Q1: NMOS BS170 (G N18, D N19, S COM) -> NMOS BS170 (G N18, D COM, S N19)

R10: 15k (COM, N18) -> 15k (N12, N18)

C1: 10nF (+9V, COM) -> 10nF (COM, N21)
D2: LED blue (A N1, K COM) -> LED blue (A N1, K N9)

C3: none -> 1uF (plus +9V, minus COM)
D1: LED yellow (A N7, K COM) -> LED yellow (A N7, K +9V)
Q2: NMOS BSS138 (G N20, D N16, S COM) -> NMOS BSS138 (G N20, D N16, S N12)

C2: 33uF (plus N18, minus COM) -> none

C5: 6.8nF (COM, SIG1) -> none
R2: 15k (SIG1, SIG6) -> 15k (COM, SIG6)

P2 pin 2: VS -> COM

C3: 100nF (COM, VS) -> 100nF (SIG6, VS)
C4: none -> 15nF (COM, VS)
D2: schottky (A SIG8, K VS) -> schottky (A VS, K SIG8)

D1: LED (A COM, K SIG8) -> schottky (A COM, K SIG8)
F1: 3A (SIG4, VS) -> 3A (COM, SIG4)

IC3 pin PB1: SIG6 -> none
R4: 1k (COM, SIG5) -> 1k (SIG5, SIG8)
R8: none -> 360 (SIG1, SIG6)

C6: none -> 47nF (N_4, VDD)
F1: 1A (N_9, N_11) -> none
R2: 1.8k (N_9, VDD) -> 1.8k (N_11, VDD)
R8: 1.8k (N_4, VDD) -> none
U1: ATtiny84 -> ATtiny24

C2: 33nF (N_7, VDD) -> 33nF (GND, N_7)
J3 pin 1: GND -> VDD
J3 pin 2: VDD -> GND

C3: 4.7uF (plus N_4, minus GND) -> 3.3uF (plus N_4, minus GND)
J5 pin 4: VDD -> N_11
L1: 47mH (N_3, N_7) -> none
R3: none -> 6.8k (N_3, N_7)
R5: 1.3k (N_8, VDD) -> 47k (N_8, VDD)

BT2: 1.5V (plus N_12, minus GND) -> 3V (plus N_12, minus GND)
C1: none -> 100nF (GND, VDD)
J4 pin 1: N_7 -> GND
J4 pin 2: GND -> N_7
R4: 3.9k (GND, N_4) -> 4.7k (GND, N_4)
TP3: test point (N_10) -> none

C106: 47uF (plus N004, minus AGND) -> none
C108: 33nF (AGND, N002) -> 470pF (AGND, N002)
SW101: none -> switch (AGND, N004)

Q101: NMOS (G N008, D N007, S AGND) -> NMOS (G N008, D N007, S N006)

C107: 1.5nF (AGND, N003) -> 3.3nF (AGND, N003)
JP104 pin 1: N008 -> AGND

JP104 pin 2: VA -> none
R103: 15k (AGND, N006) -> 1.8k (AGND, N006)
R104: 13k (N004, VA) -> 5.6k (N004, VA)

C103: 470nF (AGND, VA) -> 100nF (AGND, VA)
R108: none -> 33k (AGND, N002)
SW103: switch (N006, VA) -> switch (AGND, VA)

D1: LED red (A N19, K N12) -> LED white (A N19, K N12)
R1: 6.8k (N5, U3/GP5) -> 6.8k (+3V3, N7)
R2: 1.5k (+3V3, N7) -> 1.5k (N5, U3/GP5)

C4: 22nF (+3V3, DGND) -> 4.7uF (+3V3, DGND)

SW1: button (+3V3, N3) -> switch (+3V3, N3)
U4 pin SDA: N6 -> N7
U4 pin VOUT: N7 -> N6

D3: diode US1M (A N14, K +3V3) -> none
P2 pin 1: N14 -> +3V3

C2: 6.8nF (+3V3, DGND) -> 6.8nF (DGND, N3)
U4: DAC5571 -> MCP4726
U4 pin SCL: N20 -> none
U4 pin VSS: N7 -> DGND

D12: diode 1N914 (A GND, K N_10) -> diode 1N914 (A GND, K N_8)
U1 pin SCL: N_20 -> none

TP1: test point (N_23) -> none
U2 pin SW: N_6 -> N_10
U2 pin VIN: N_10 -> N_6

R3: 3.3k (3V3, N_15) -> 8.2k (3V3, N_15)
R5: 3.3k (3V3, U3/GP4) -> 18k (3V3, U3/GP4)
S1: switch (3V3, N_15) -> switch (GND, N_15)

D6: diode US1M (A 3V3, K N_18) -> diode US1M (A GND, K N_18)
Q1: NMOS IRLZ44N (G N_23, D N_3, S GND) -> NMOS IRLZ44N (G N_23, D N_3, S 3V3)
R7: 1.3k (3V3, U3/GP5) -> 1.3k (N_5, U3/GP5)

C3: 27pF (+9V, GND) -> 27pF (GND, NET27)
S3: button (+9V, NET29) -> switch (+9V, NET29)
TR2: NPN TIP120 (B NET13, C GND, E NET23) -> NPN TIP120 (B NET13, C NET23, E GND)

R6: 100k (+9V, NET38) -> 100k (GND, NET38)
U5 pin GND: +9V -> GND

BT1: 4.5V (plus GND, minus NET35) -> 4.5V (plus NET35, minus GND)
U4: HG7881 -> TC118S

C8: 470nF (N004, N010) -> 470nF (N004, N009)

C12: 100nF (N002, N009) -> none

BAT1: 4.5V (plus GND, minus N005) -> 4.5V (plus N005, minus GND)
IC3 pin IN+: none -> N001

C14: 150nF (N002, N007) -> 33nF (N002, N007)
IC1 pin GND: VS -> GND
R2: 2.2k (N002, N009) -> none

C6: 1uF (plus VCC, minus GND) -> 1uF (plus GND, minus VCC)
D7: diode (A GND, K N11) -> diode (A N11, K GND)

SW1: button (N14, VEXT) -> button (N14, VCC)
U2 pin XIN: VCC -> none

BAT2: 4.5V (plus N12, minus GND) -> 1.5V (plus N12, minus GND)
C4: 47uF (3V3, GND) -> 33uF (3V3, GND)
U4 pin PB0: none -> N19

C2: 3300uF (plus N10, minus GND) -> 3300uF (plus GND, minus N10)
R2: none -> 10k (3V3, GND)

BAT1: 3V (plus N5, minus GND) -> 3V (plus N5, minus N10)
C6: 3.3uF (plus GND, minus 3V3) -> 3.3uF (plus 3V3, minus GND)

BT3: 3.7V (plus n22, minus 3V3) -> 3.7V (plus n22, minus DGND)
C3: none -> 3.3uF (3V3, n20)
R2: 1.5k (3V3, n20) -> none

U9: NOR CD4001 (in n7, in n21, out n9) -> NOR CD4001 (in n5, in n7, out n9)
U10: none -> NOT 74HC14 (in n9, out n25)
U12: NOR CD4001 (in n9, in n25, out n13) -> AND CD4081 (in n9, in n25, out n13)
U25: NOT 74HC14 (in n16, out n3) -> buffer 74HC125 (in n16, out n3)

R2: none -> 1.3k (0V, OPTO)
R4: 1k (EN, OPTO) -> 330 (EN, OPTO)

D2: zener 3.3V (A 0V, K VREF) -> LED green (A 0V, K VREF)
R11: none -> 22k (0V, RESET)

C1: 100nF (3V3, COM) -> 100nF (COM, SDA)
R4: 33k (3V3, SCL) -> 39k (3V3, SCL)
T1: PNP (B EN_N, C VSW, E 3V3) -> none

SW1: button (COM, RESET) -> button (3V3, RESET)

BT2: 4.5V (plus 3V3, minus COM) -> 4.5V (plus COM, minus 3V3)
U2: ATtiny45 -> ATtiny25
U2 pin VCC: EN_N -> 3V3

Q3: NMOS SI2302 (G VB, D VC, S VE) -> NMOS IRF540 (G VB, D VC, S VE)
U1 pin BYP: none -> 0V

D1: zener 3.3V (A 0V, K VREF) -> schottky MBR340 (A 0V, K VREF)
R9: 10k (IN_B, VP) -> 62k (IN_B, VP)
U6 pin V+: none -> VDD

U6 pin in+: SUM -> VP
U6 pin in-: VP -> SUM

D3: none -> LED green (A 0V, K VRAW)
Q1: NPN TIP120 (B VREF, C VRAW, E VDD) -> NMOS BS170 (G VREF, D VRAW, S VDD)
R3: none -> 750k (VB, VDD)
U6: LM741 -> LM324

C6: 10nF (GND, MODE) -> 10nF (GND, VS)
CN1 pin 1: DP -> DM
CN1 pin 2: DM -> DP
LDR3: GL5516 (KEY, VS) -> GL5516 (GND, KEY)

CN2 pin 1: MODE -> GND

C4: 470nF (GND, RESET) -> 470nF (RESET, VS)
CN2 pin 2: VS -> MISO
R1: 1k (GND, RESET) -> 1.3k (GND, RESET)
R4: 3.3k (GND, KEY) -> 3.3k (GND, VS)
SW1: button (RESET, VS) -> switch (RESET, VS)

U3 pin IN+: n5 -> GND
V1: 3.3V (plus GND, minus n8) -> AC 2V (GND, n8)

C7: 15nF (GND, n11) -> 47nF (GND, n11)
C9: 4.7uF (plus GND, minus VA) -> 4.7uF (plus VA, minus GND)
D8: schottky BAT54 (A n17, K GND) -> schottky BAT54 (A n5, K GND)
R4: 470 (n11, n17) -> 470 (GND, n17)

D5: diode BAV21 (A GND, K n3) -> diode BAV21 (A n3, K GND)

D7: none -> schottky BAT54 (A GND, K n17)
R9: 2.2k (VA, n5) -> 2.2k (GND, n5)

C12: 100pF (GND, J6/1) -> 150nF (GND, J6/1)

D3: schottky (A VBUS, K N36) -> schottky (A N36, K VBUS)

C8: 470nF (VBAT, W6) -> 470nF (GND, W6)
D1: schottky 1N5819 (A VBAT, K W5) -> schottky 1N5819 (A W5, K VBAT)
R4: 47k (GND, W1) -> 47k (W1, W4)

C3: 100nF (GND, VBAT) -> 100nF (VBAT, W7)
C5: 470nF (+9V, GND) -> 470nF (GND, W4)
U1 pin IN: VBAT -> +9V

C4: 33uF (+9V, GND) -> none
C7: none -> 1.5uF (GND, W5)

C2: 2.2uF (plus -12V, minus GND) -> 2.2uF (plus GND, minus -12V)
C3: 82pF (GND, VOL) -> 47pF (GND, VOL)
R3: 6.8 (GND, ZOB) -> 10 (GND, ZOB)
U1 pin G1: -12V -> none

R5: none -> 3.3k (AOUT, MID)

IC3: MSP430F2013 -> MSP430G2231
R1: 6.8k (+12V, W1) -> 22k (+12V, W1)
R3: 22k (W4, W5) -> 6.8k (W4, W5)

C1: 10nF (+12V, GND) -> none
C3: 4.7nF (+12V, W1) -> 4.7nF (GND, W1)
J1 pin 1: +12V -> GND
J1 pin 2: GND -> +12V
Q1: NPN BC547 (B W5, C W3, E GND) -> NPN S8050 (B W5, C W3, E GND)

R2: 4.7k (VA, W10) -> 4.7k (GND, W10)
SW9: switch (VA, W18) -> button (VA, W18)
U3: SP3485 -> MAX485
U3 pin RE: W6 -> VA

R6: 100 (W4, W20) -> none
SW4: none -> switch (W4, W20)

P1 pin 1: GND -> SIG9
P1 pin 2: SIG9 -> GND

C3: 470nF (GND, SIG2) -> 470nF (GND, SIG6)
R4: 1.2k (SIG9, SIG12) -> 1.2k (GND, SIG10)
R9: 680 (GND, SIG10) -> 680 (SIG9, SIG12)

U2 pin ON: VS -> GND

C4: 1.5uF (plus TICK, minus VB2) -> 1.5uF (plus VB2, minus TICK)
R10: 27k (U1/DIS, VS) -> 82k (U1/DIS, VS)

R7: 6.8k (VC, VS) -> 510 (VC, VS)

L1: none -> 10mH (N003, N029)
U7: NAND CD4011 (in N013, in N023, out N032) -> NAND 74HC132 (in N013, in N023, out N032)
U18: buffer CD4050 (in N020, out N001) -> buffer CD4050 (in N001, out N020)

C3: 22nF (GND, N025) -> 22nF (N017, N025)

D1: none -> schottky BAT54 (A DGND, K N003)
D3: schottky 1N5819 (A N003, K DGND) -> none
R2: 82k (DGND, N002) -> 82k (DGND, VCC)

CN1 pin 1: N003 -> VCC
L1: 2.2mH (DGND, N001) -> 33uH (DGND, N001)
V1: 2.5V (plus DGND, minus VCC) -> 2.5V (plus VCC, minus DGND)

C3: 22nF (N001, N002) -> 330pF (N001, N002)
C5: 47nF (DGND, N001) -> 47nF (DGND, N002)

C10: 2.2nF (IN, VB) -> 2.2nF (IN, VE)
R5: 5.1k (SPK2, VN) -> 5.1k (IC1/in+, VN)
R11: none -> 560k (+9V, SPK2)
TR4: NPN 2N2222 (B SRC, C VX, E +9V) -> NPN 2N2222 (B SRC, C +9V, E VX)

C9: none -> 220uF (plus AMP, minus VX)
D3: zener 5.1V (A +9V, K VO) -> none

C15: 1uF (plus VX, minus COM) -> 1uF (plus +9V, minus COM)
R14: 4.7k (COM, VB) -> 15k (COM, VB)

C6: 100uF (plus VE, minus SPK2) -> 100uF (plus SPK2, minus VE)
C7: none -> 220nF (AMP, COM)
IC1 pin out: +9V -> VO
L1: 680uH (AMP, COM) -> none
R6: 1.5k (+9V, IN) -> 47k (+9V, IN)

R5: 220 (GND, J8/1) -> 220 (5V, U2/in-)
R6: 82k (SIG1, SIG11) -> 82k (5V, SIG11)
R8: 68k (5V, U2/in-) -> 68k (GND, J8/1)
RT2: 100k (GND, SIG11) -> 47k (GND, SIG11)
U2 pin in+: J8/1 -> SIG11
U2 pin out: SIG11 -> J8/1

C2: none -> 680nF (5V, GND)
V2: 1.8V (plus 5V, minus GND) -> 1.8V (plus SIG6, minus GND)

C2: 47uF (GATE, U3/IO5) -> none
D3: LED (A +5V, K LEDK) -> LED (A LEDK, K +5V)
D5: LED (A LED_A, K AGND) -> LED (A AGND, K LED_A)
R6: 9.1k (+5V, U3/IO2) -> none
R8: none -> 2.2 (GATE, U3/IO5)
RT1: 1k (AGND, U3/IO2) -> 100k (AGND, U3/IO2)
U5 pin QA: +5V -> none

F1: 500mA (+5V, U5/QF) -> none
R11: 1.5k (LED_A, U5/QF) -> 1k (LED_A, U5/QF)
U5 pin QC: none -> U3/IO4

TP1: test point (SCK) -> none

▶ [ABOUT THIS EXERCISE]:
Within the material above, transcribe exactly the lines that run from the line holding "C6: none -> 47nF (N_4, VDD)" through the line holding "R103: 15k (AGND, N006) -> 1.8k (AGND, N006)".

▶ [RESPONSE TO THE TASK]:
C6: none -> 47nF (N_4, VDD)
F1: 1A (N_9, N_11) -> none
R2: 1.8k (N_9, VDD) -> 1.8k (N_11, VDD)
R8: 1.8k (N_4, VDD) -> none
U1: ATtiny84 -> ATtiny24

C2: 33nF (N_7, VDD) -> 33nF (GND, N_7)
J3 pin 1: GND -> VDD
J3 pin 2: VDD -> GND

C3: 4.7uF (plus N_4, minus GND) -> 3.3uF (plus N_4, minus GND)
J5 pin 4: VDD -> N_11
L1: 47mH (N_3, N_7) -> none
R3: none -> 6.8k (N_3, N_7)
R5: 1.3k (N_8, VDD) -> 47k (N_8, VDD)

BT2: 1.5V (plus N_12, minus GND) -> 3V (plus N_12, minus GND)
C1: none -> 100nF (GND, VDD)
J4 pin 1: N_7 -> GND
J4 pin 2: GND -> N_7
R4: 3.9k (GND, N_4) -> 4.7k (GND, N_4)
TP3: test point (N_10) -> none

C106: 47uF (plus N004, minus AGND) -> none
C108: 33nF (AGND, N002) -> 470pF (AGND, N002)
SW101: none -> switch (AGND, N004)

Q101: NMOS (G N008, D N007, S AGND) -> NMOS (G N008, D N007, S N006)

C107: 1.5nF (AGND, N003) -> 3.3nF (AGND, N003)
JP104 pin 1: N008 -> AGND

JP104 pin 2: VA -> none
R103: 15k (AGND, N006) -> 1.8k (AGND, N006)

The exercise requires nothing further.